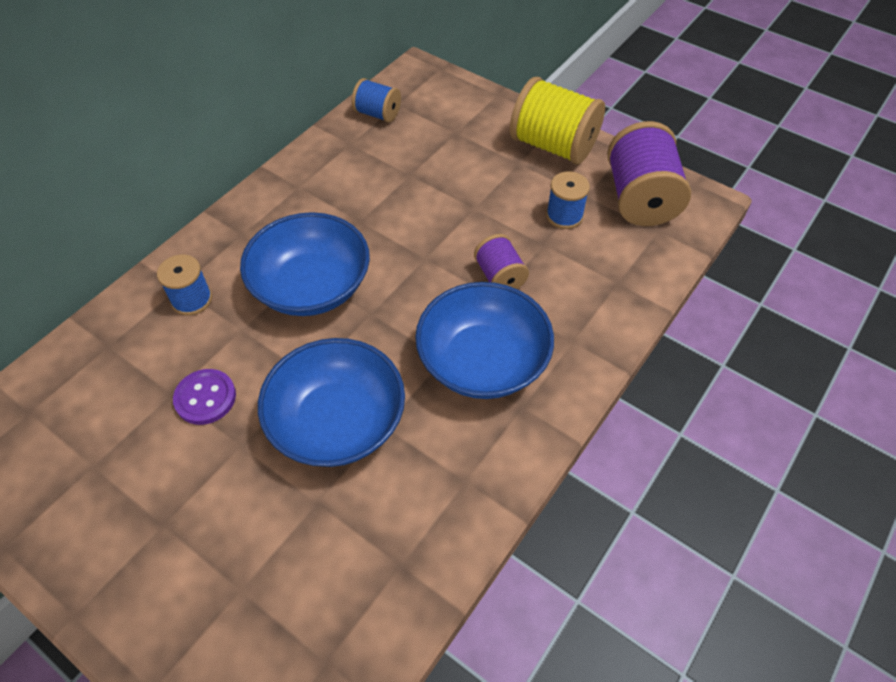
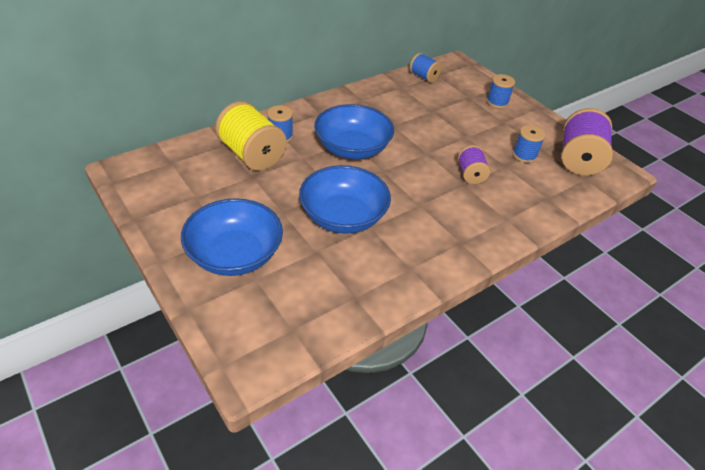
camera: 15 degrees right, 10 degrees down
(205, 398) = (270, 183): purple button -> none
(482, 361) = (444, 213): blue bowl -> blue bowl (235, 255)
(498, 129) = (497, 102): none -> blue spool
(553, 146) = (530, 119): yellow spool -> yellow spool (252, 155)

--------------------

* **Instructions to follow**
From the line containing "(205, 398) = (270, 183): purple" down to the last line of the data above, copy every line exactly; leave out all other lines.

* **Result**
(205, 398) = (270, 183): purple button -> none
(482, 361) = (444, 213): blue bowl -> blue bowl (235, 255)
(498, 129) = (497, 102): none -> blue spool
(553, 146) = (530, 119): yellow spool -> yellow spool (252, 155)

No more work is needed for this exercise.